What you have to do:
The listing is to be reproduced in full, with no character altered.

Records for the task:
*** Begin section ***

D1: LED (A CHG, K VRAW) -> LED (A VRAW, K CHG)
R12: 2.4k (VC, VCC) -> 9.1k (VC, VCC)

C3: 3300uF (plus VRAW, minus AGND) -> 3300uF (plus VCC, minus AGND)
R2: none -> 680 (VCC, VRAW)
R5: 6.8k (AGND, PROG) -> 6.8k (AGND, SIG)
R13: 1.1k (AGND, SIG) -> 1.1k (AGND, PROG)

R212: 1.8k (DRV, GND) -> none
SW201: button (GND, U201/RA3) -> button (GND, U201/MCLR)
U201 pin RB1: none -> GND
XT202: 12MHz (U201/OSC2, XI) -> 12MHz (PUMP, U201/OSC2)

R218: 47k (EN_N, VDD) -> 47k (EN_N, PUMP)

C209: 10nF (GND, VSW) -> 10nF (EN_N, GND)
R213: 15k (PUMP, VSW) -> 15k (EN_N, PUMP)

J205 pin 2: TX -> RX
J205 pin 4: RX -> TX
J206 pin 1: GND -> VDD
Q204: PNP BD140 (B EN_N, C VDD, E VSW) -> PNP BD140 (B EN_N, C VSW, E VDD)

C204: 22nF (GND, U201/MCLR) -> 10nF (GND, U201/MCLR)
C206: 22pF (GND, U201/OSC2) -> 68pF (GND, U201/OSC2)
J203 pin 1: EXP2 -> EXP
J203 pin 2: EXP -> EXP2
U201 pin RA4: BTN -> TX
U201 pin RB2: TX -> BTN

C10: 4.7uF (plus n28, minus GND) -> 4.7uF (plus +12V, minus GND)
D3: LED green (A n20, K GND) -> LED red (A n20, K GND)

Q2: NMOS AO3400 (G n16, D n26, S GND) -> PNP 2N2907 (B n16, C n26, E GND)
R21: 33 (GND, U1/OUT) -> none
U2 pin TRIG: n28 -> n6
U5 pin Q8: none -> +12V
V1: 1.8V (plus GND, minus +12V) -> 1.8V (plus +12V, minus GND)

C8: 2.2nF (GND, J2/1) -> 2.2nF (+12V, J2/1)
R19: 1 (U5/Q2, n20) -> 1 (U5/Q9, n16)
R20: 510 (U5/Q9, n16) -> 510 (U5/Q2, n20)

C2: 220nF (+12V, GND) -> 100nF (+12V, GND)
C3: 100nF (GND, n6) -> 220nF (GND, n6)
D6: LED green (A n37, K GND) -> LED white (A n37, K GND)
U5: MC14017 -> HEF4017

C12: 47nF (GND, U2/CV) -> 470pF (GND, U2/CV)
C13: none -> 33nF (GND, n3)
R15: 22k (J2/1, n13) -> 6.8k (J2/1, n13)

*** End section ***

Written answer:
D1: LED (A CHG, K VRAW) -> LED (A VRAW, K CHG)
R12: 2.4k (VC, VCC) -> 9.1k (VC, VCC)

C3: 3300uF (plus VRAW, minus AGND) -> 3300uF (plus VCC, minus AGND)
R2: none -> 680 (VCC, VRAW)
R5: 6.8k (AGND, PROG) -> 6.8k (AGND, SIG)
R13: 1.1k (AGND, SIG) -> 1.1k (AGND, PROG)

R212: 1.8k (DRV, GND) -> none
SW201: button (GND, U201/RA3) -> button (GND, U201/MCLR)
U201 pin RB1: none -> GND
XT202: 12MHz (U201/OSC2, XI) -> 12MHz (PUMP, U201/OSC2)

R218: 47k (EN_N, VDD) -> 47k (EN_N, PUMP)

C209: 10nF (GND, VSW) -> 10nF (EN_N, GND)
R213: 15k (PUMP, VSW) -> 15k (EN_N, PUMP)

J205 pin 2: TX -> RX
J205 pin 4: RX -> TX
J206 pin 1: GND -> VDD
Q204: PNP BD140 (B EN_N, C VDD, E VSW) -> PNP BD140 (B EN_N, C VSW, E VDD)

C204: 22nF (GND, U201/MCLR) -> 10nF (GND, U201/MCLR)
C206: 22pF (GND, U201/OSC2) -> 68pF (GND, U201/OSC2)
J203 pin 1: EXP2 -> EXP
J203 pin 2: EXP -> EXP2
U201 pin RA4: BTN -> TX
U201 pin RB2: TX -> BTN

C10: 4.7uF (plus n28, minus GND) -> 4.7uF (plus +12V, minus GND)
D3: LED green (A n20, K GND) -> LED red (A n20, K GND)

Q2: NMOS AO3400 (G n16, D n26, S GND) -> PNP 2N2907 (B n16, C n26, E GND)
R21: 33 (GND, U1/OUT) -> none
U2 pin TRIG: n28 -> n6
U5 pin Q8: none -> +12V
V1: 1.8V (plus GND, minus +12V) -> 1.8V (plus +12V, minus GND)

C8: 2.2nF (GND, J2/1) -> 2.2nF (+12V, J2/1)
R19: 1 (U5/Q2, n20) -> 1 (U5/Q9, n16)
R20: 510 (U5/Q9, n16) -> 510 (U5/Q2, n20)

C2: 220nF (+12V, GND) -> 100nF (+12V, GND)
C3: 100nF (GND, n6) -> 220nF (GND, n6)
D6: LED green (A n37, K GND) -> LED white (A n37, K GND)
U5: MC14017 -> HEF4017

C12: 47nF (GND, U2/CV) -> 470pF (GND, U2/CV)
C13: none -> 33nF (GND, n3)
R15: 22k (J2/1, n13) -> 6.8k (J2/1, n13)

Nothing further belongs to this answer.